[EXERCISE DIRECTIONS]:
Tell how many lines in these records contain the string "brick", with only the number as the reply.

[TASK INPUTS]:

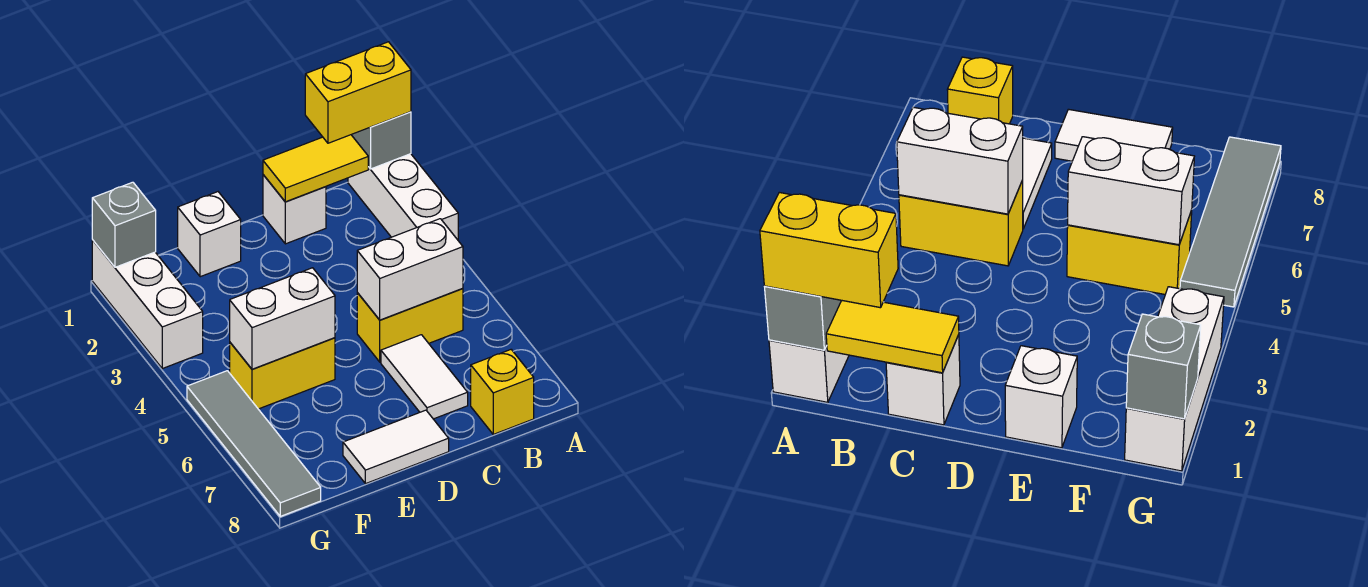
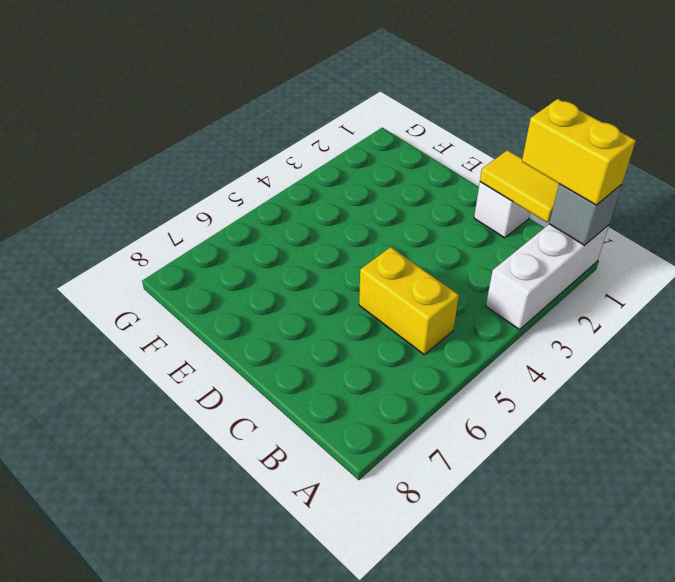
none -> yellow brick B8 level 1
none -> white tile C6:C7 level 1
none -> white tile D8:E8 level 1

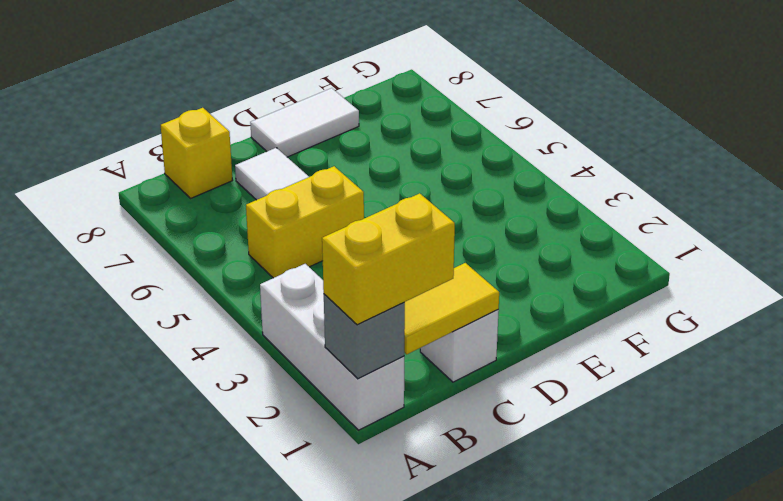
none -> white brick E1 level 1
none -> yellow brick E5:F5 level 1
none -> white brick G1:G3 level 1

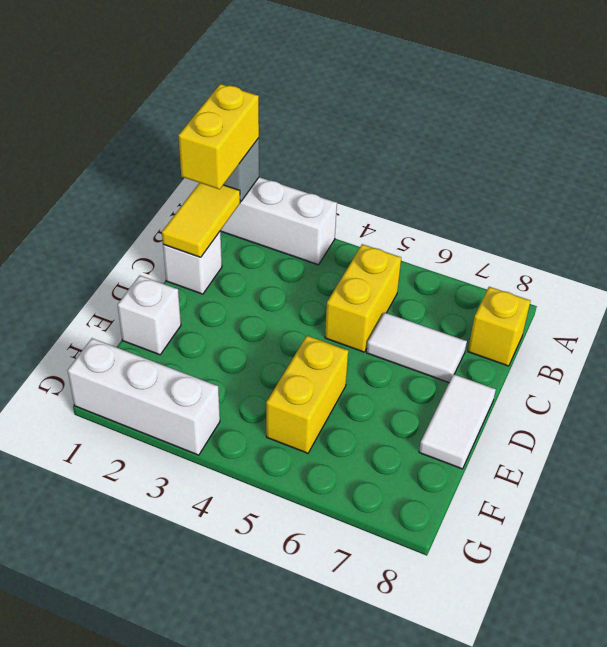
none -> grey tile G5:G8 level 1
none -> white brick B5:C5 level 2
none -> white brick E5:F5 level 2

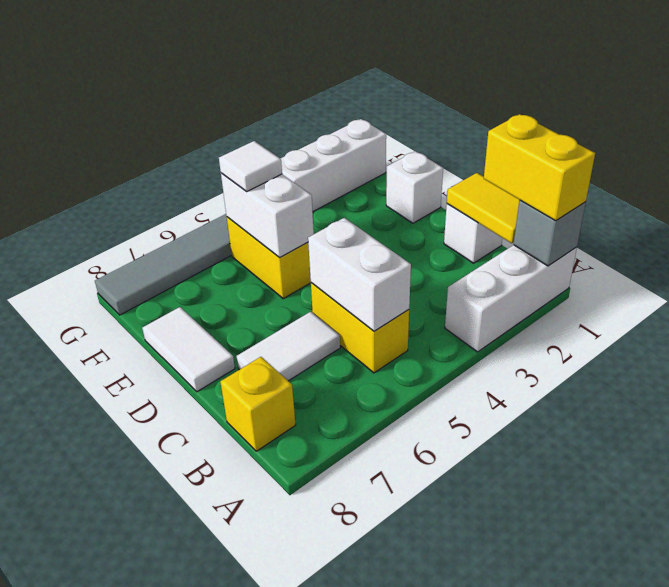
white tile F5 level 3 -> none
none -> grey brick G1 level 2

---

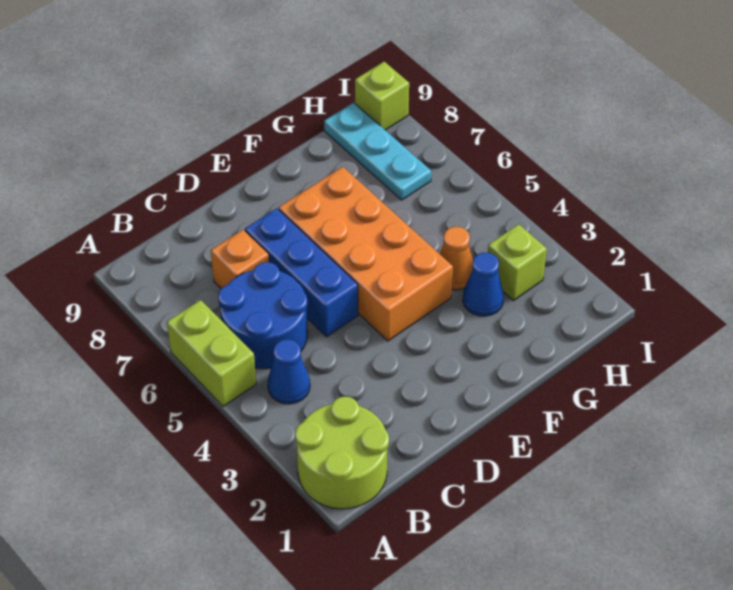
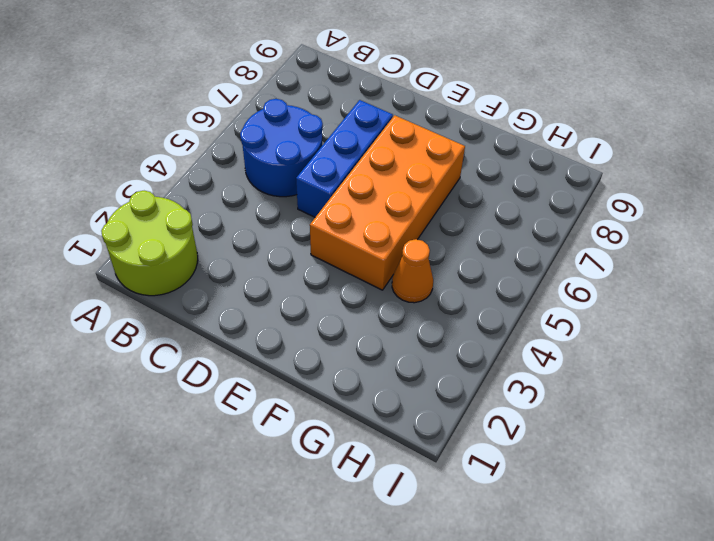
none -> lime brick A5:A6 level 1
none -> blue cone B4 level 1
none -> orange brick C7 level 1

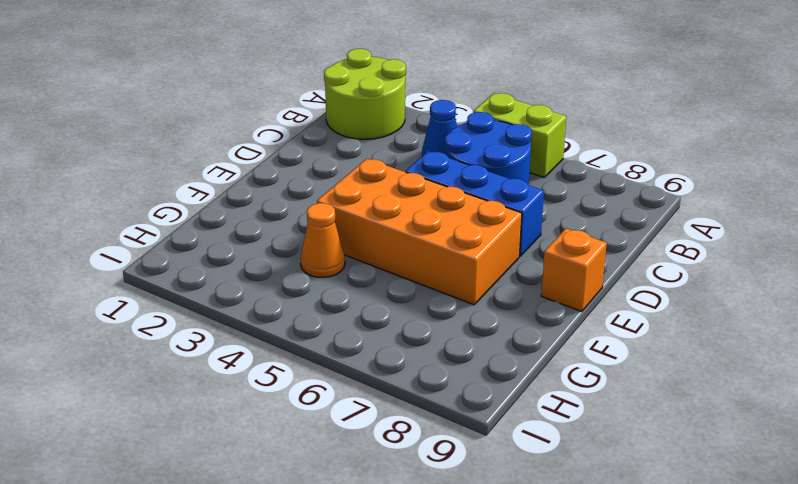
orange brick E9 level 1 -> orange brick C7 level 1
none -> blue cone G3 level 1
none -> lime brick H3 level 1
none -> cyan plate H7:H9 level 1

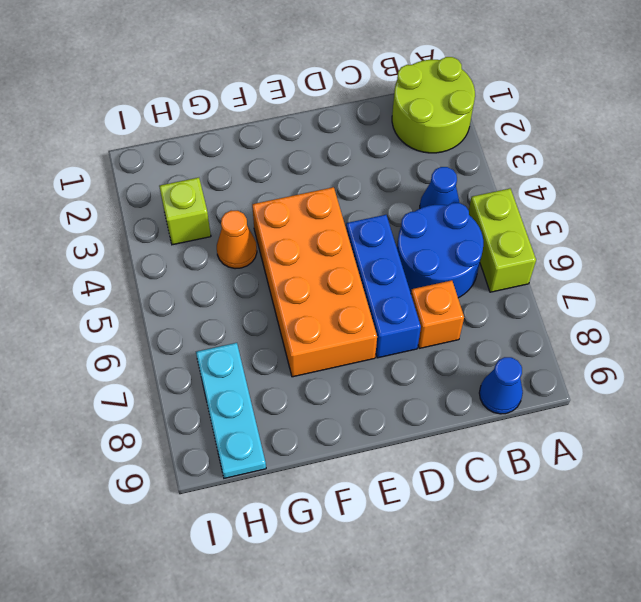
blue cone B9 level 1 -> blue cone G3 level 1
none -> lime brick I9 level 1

[ANSWER TO THIS TASK]:
12